____ PROVIDED RECORDS
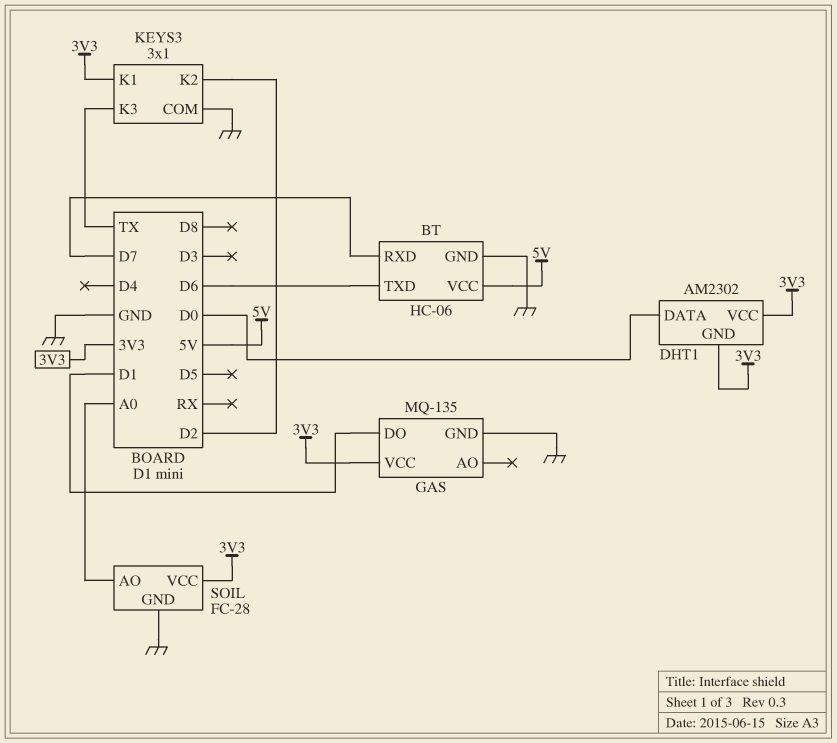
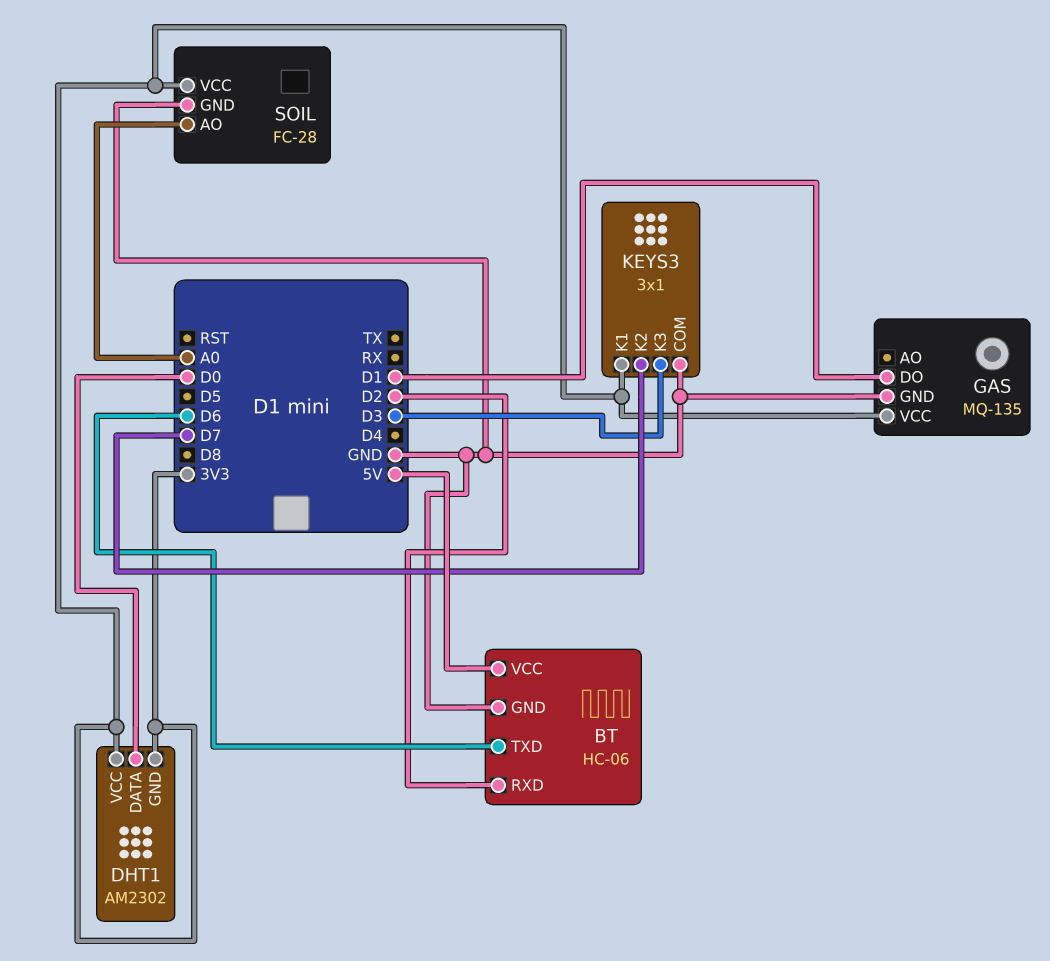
BT pin RXD: D7 -> D2
KEYS3 pin K2: D2 -> D7
KEYS3 pin K3: TX -> D3

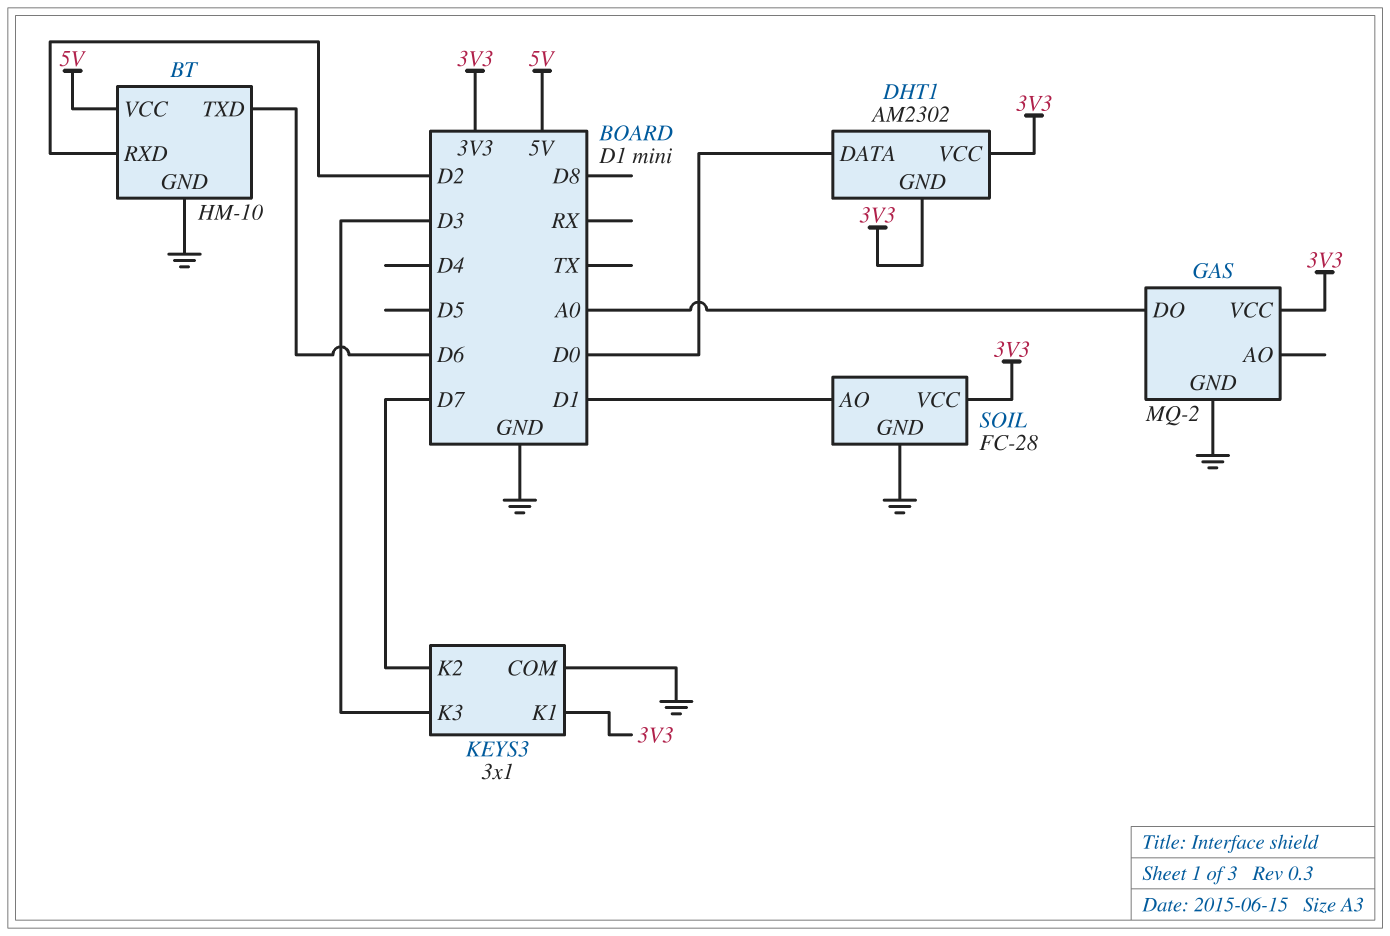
BT: HC-06 -> HM-10
GAS: MQ-135 -> MQ-2
GAS pin DO: D1 -> A0
SOIL pin AO: A0 -> D1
________
● **PROBLEM DESCRIPTION**
Give back each entry verbatim but drop its pictures.

● **RESPONSE TO THE EXERCISE**
BT pin RXD: D7 -> D2
KEYS3 pin K2: D2 -> D7
KEYS3 pin K3: TX -> D3

BT: HC-06 -> HM-10
GAS: MQ-135 -> MQ-2
GAS pin DO: D1 -> A0
SOIL pin AO: A0 -> D1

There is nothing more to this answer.